## Supplied material
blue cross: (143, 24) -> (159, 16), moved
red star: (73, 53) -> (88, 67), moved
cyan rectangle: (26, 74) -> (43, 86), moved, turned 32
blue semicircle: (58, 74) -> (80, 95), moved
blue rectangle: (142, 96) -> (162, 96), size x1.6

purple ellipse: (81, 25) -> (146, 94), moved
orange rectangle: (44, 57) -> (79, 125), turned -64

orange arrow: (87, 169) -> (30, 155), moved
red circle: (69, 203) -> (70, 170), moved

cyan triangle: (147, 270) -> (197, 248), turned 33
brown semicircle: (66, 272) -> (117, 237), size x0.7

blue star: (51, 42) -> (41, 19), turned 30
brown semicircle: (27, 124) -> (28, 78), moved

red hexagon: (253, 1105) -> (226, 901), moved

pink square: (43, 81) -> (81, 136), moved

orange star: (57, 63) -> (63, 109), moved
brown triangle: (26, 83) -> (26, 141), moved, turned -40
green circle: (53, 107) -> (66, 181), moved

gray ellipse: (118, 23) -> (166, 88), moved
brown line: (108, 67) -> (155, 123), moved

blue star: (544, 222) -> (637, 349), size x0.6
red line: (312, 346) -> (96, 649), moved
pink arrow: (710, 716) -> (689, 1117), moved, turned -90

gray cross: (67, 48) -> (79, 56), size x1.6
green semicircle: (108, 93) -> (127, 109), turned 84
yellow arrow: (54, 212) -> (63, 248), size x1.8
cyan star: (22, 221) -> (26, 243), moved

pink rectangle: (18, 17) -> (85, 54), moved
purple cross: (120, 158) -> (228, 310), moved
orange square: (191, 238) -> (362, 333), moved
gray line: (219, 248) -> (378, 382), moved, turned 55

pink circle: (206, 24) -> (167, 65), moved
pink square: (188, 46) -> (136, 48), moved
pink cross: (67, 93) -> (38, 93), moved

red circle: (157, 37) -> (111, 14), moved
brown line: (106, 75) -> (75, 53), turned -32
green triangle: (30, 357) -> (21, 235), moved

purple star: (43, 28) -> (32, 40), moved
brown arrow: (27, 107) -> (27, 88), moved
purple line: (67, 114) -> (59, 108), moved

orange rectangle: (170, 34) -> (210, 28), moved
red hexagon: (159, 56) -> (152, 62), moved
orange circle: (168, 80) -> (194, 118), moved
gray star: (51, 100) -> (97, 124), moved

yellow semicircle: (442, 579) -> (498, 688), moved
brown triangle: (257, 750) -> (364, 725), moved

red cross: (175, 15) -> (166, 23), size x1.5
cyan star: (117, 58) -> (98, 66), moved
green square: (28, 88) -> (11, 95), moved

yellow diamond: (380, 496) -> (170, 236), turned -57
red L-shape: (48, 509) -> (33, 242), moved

## Task statement
With the line that contains "gray star: (51, 100) -> (97, 124), moved" as the starting point, output each line exactly through the end of the listing above.

## Expected answer
gray star: (51, 100) -> (97, 124), moved

yellow semicircle: (442, 579) -> (498, 688), moved
brown triangle: (257, 750) -> (364, 725), moved

red cross: (175, 15) -> (166, 23), size x1.5
cyan star: (117, 58) -> (98, 66), moved
green square: (28, 88) -> (11, 95), moved

yellow diamond: (380, 496) -> (170, 236), turned -57
red L-shape: (48, 509) -> (33, 242), moved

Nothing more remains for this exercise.